Can you quote, word for word, every line from the first line of the records below through the line containing "D1: diode 1N4001", and nothing else?

*** Opening of Available records ***

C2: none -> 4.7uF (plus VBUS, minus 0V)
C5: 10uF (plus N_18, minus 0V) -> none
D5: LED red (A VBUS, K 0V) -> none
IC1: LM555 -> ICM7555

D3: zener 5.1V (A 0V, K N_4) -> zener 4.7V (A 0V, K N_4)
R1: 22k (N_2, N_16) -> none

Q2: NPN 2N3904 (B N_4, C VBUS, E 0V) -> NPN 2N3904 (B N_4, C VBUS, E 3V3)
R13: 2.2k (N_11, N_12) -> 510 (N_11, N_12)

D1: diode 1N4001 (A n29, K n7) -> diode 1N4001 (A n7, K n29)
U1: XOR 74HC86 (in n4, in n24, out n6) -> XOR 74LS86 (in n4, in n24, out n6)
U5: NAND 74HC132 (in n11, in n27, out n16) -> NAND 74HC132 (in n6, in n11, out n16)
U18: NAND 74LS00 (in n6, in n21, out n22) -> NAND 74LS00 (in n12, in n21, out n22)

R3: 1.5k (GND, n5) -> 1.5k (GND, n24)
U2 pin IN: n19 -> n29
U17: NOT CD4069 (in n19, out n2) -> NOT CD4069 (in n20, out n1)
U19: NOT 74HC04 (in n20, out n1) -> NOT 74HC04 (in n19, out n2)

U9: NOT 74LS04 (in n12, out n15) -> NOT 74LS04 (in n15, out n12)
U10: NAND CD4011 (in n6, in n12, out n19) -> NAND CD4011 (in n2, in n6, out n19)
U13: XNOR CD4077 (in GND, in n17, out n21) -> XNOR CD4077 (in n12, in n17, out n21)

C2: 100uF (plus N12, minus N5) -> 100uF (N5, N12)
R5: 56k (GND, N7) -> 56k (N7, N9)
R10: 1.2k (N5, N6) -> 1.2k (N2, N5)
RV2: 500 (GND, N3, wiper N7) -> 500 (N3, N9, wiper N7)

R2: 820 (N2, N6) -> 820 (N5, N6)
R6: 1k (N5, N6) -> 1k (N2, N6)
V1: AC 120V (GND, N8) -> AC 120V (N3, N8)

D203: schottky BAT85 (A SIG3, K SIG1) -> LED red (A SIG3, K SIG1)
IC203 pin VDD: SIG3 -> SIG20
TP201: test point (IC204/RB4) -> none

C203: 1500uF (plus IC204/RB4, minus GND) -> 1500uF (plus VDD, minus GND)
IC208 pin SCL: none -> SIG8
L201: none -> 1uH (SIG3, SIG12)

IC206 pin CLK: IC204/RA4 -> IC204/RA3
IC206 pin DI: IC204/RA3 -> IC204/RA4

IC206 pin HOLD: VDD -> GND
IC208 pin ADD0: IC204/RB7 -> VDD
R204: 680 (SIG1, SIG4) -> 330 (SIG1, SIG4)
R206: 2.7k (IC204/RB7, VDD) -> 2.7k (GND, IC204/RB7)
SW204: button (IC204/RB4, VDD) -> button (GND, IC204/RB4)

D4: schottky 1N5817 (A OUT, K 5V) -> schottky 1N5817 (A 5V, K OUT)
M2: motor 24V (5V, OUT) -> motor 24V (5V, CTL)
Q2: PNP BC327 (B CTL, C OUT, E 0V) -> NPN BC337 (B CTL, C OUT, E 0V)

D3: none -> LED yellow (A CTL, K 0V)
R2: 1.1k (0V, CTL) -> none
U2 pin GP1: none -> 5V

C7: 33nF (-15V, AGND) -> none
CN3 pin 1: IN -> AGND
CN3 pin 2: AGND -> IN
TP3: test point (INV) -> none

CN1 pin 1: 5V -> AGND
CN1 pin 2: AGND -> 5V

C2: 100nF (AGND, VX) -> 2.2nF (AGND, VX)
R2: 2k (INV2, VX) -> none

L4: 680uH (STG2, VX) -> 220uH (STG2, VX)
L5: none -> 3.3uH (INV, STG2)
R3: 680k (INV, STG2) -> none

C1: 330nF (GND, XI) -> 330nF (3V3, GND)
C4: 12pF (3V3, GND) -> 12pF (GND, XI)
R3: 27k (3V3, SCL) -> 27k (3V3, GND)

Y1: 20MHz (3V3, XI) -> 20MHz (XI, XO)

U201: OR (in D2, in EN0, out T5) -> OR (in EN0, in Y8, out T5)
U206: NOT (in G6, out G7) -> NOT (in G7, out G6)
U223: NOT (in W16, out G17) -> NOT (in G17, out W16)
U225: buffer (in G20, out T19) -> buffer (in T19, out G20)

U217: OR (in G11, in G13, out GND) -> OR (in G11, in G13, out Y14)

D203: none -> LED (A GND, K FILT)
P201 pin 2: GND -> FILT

*** Close of Available records ***

■ Completed exercise:
C2: none -> 4.7uF (plus VBUS, minus 0V)
C5: 10uF (plus N_18, minus 0V) -> none
D5: LED red (A VBUS, K 0V) -> none
IC1: LM555 -> ICM7555

D3: zener 5.1V (A 0V, K N_4) -> zener 4.7V (A 0V, K N_4)
R1: 22k (N_2, N_16) -> none

Q2: NPN 2N3904 (B N_4, C VBUS, E 0V) -> NPN 2N3904 (B N_4, C VBUS, E 3V3)
R13: 2.2k (N_11, N_12) -> 510 (N_11, N_12)

D1: diode 1N4001 (A n29, K n7) -> diode 1N4001 (A n7, K n29)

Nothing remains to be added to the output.